> _Your instructions_
Please count the lines in the items below that contain the string "degrees", treating uppercase and lowercase as different. Give only the number.
--- start of Material ---
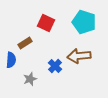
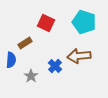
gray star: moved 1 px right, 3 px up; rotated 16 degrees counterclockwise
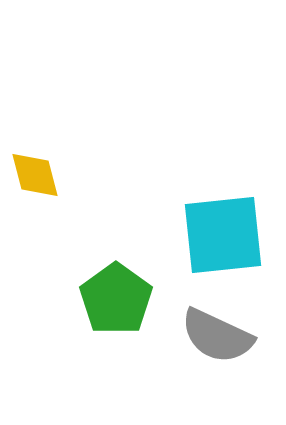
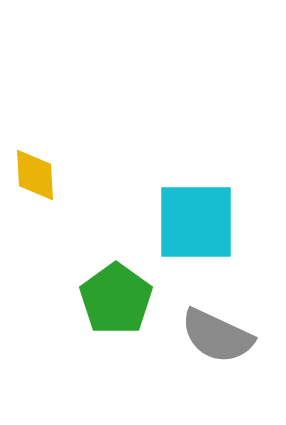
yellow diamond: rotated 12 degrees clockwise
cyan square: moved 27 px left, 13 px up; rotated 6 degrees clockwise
--- end of Material ---
--- start of Material ---
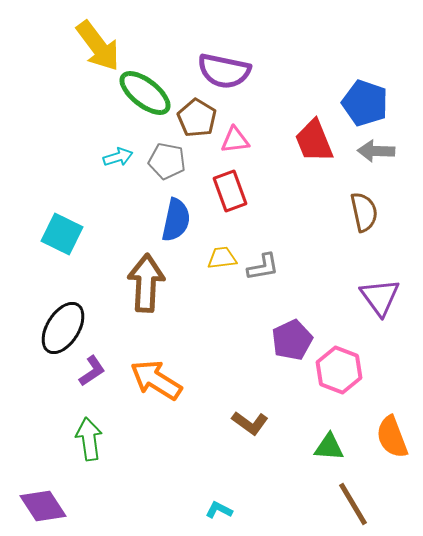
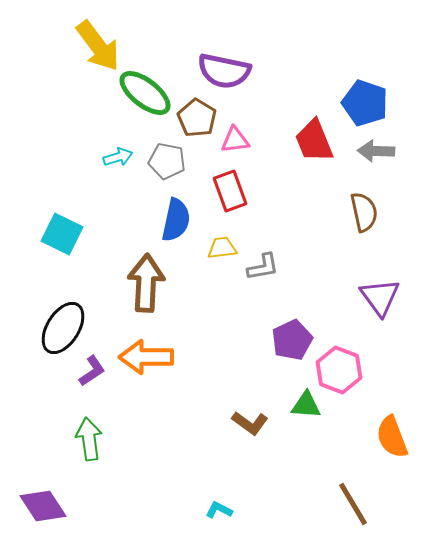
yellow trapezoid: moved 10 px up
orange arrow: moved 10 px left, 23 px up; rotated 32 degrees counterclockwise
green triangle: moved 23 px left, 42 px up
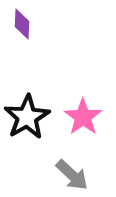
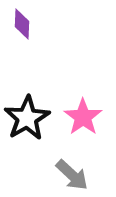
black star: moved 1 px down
--- end of Material ---
--- start of Material ---
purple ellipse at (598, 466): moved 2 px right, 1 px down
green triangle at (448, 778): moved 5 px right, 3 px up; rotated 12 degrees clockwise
--- end of Material ---
> _Answer to this problem_
5